[Records drawn from a dataset]
- Opening Delimiter -

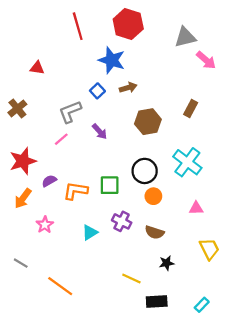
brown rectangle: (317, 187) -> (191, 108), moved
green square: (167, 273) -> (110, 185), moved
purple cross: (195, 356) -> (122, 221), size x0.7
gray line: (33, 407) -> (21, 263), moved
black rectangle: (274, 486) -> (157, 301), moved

- Closing Delimiter -

Each line above is to be copied exactly, and the pictures are to be dropped.

brown rectangle: (317, 187) -> (191, 108), moved
green square: (167, 273) -> (110, 185), moved
purple cross: (195, 356) -> (122, 221), size x0.7
gray line: (33, 407) -> (21, 263), moved
black rectangle: (274, 486) -> (157, 301), moved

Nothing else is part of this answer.